── STORED DATA
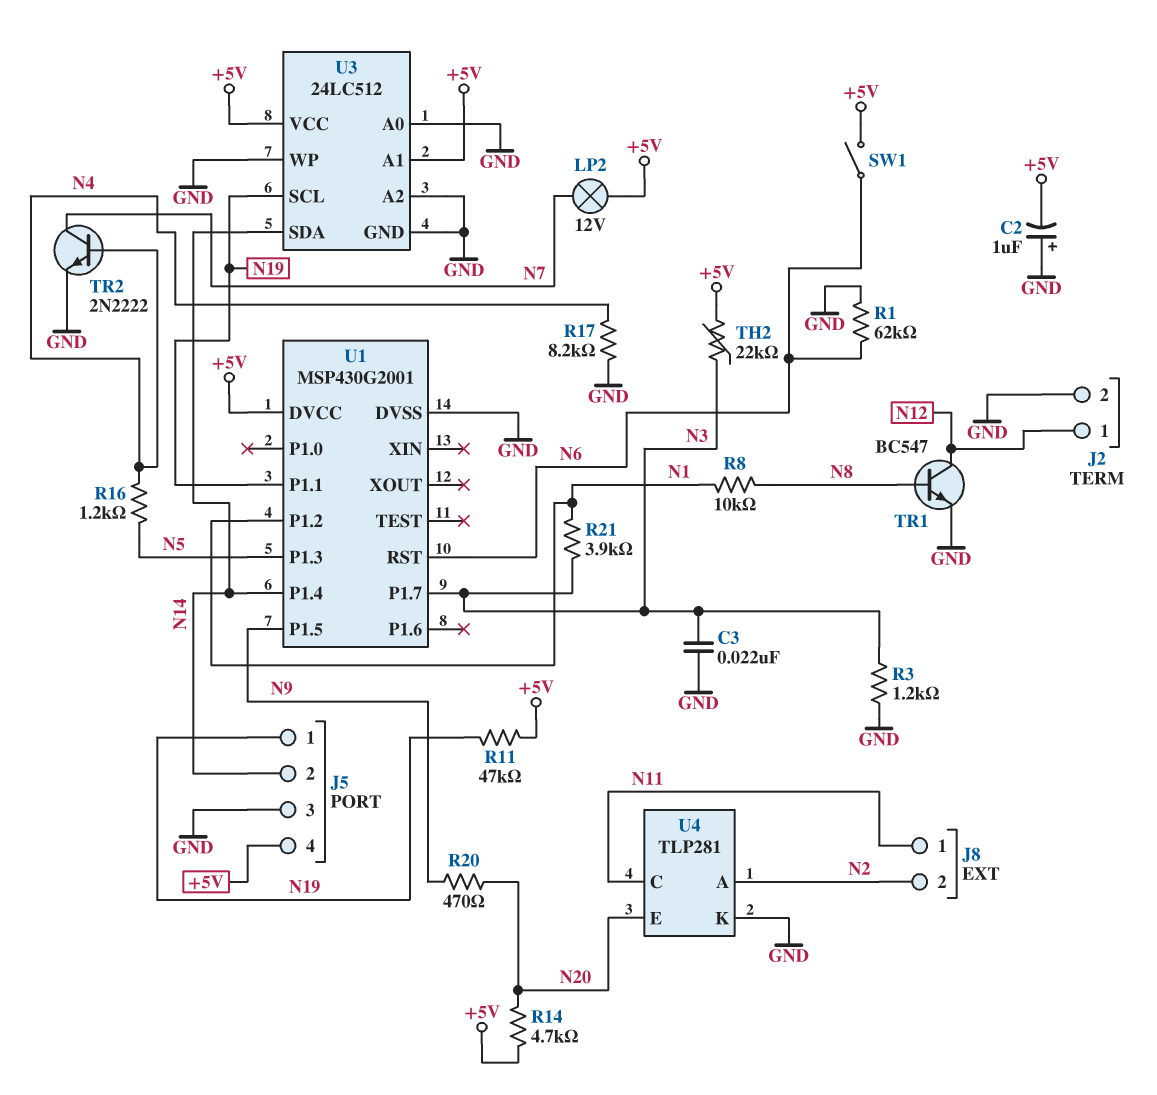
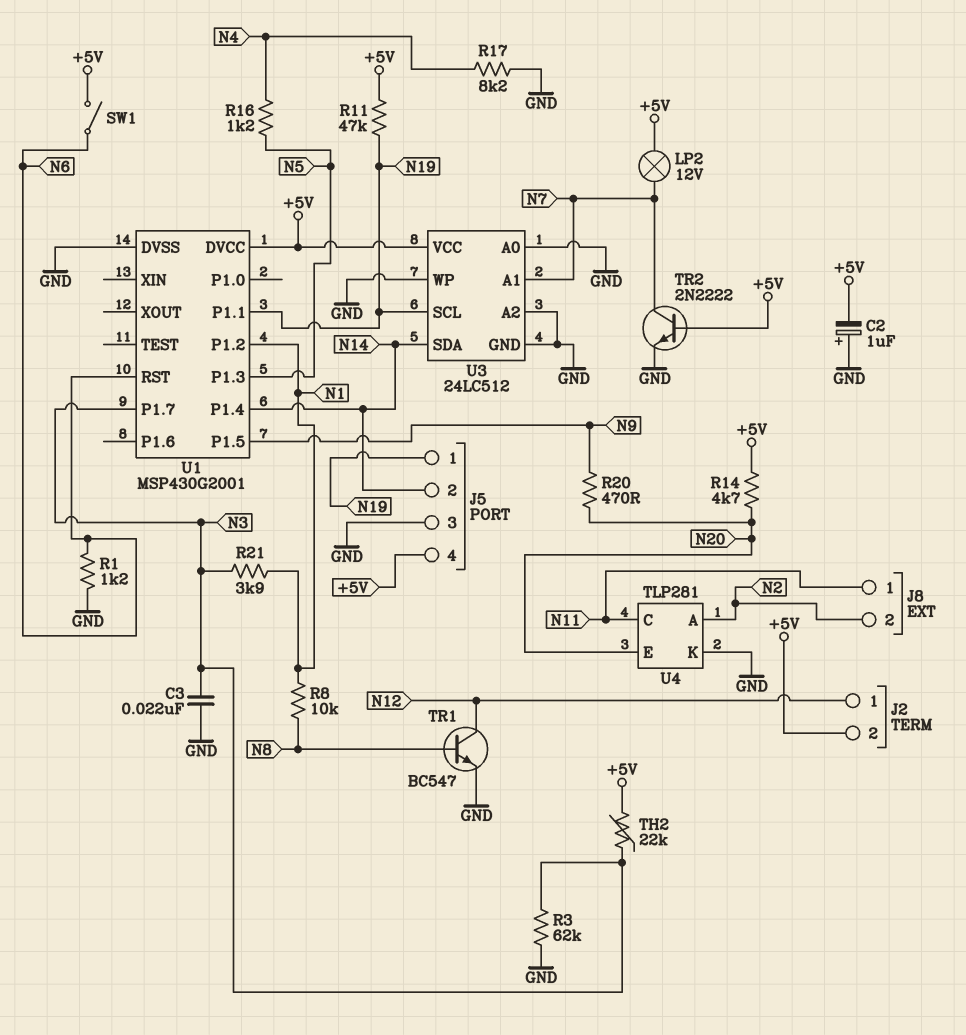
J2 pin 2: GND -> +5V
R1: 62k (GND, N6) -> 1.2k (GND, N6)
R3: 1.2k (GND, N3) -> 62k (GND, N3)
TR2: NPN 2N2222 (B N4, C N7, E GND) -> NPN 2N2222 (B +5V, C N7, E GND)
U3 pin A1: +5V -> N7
────
── STORED DATA
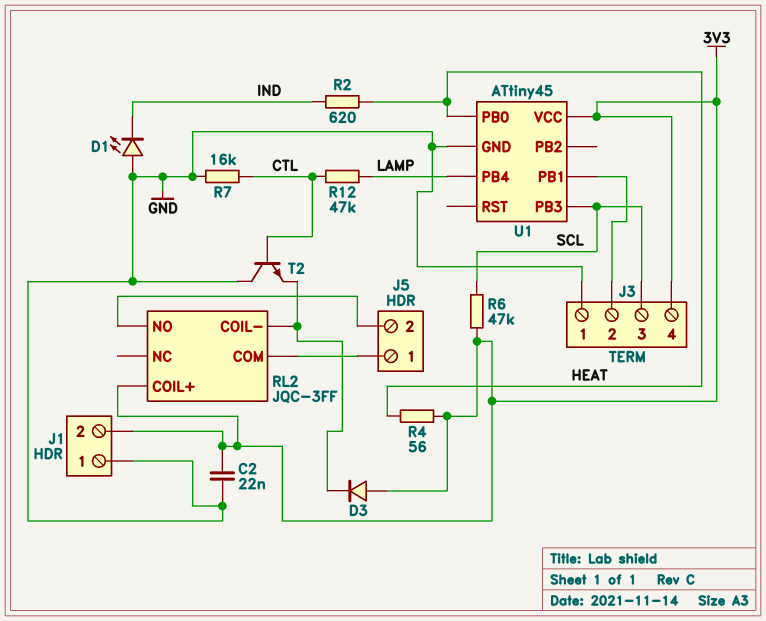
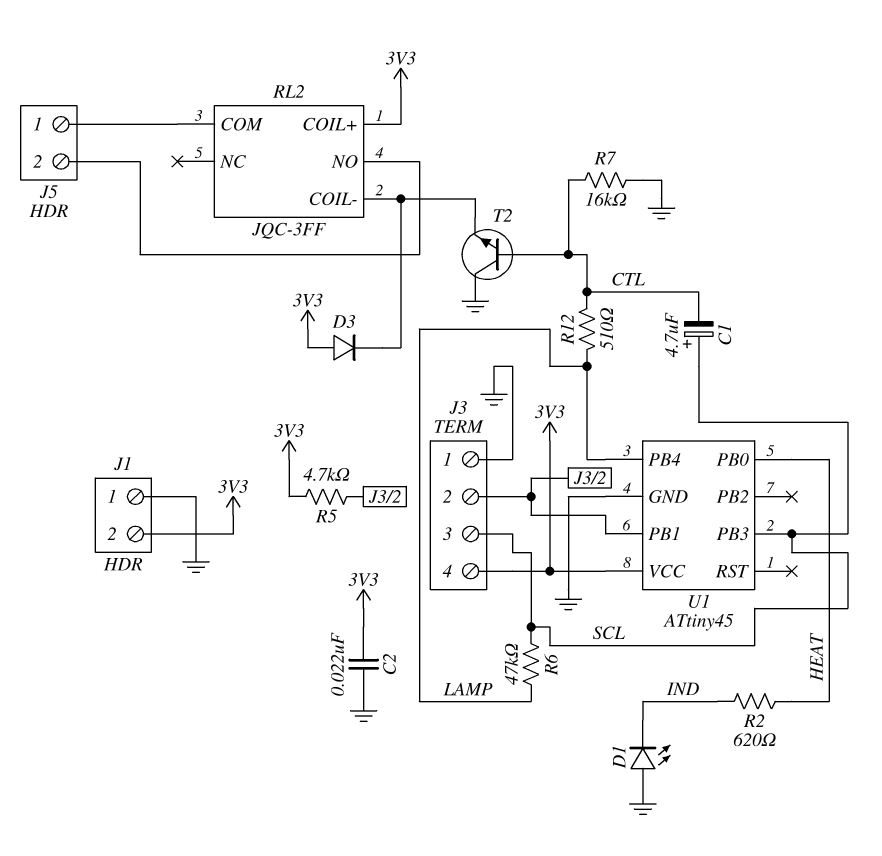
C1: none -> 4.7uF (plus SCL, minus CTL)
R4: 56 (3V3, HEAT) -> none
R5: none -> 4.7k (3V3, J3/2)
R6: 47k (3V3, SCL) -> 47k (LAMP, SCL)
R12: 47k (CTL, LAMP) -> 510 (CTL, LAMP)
────
WORK INSTRUCTIONS:
Lines holding the word "LAMP" should be copied from the entries above.

OUTPUT FOR THIS TASK:
R6: 47k (3V3, SCL) -> 47k (LAMP, SCL)
R12: 47k (CTL, LAMP) -> 510 (CTL, LAMP)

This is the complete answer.